* **Task to carry out**
Every line from the one with "pink slope C3:E5" to the end of the entries, both included, is to be copied exactly; the other lines stay out.

* **Materials provided**
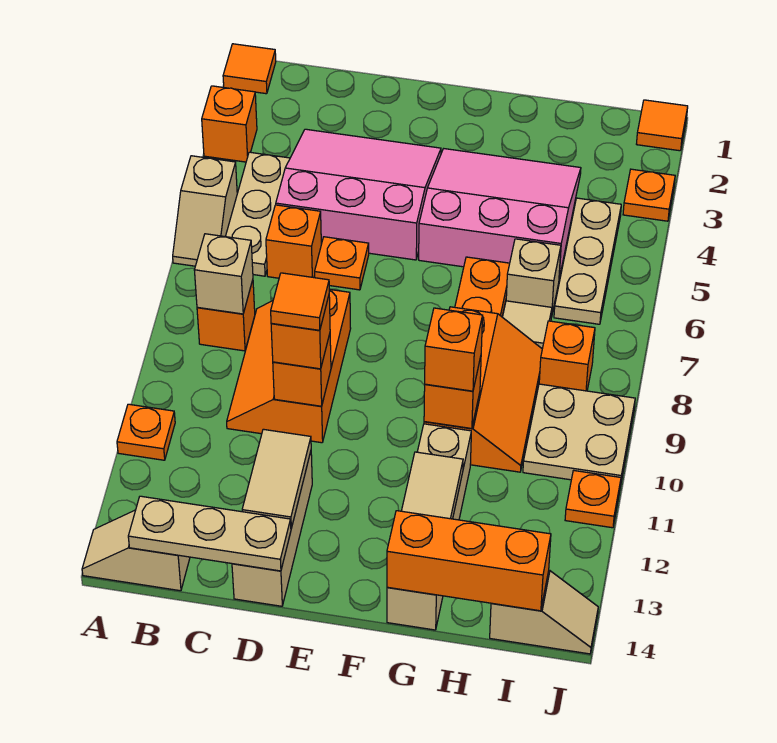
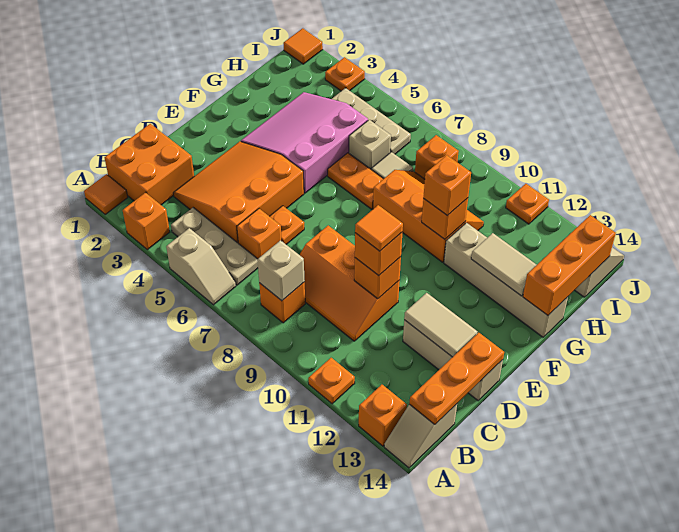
none -> orange brick A13 level 1
none -> orange brick B1:C2 level 1
tan plate B14:D14 level 2 -> orange plate B14:D14 level 2
pink slope C3:E5 level 1 top 5 -> orange slope C3:E5 level 1 top 5
tan plate I9:J10 level 1 -> none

* **Task answer**
pink slope C3:E5 level 1 top 5 -> orange slope C3:E5 level 1 top 5
tan plate I9:J10 level 1 -> none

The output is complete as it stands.